[Available records — start]

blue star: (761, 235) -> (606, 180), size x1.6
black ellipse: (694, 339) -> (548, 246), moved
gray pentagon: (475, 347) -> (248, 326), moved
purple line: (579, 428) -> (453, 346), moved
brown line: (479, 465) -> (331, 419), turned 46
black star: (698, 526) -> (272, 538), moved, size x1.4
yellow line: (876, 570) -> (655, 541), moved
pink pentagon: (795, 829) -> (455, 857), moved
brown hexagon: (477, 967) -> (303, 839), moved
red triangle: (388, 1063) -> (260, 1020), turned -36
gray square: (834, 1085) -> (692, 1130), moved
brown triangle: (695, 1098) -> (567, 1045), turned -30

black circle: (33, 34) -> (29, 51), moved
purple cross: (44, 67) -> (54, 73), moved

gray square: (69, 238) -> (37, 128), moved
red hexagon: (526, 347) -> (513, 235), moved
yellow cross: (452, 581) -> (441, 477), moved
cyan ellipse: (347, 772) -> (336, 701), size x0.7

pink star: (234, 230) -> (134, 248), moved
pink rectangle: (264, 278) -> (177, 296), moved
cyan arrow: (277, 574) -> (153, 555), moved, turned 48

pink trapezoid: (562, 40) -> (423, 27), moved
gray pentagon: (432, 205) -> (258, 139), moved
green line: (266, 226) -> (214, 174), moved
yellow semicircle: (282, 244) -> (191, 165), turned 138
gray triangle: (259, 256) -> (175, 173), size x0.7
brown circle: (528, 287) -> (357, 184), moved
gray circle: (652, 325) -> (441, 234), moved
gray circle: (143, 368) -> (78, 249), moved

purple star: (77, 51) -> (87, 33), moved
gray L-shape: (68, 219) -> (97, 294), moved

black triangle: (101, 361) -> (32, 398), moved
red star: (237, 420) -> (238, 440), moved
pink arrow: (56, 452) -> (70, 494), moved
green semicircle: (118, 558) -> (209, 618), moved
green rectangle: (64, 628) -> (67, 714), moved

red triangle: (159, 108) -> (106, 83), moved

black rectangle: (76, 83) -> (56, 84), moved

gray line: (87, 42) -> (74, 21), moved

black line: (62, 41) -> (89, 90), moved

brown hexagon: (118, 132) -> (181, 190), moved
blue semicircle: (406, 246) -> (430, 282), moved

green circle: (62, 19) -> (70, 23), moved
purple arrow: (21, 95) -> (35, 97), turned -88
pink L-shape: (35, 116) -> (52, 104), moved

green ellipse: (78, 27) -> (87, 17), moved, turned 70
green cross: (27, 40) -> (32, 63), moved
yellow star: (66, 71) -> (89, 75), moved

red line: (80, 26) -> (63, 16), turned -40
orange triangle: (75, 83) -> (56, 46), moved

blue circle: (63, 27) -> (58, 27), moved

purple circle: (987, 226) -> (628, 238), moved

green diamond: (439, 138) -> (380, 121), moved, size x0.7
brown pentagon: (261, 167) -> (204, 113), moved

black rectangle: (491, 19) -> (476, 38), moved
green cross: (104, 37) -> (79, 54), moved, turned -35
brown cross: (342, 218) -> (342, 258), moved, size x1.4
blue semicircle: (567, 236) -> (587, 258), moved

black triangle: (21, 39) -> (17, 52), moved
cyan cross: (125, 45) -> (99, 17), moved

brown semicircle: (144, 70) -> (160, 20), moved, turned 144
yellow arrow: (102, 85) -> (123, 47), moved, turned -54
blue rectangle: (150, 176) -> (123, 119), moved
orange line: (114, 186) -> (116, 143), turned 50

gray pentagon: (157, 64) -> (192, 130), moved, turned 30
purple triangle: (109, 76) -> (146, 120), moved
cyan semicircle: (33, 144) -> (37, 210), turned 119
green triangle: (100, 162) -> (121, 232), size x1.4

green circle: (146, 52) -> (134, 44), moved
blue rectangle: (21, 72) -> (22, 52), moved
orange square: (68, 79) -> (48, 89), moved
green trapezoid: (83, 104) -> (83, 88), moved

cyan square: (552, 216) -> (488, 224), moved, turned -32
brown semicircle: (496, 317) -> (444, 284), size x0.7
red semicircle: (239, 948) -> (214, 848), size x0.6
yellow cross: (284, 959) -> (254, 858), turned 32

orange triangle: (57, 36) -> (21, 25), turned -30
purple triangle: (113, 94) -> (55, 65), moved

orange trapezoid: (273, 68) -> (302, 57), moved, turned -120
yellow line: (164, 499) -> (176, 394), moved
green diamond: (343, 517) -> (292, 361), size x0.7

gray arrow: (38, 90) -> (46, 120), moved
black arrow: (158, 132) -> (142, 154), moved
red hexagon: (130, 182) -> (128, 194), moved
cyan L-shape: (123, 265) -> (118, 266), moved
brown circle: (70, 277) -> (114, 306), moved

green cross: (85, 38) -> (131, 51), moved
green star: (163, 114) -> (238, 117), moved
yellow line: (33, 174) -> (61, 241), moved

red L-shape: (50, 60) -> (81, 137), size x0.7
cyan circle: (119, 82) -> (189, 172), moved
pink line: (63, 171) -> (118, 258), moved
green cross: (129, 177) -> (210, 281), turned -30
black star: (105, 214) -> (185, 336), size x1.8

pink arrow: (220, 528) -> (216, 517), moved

[Available records — finish]

Exercise:
Search the listing above for the word "rectangle", and copy every line that has it.

Solved exercise:
pink rectangle: (264, 278) -> (177, 296), moved
green rectangle: (64, 628) -> (67, 714), moved
black rectangle: (76, 83) -> (56, 84), moved
black rectangle: (491, 19) -> (476, 38), moved
blue rectangle: (150, 176) -> (123, 119), moved
blue rectangle: (21, 72) -> (22, 52), moved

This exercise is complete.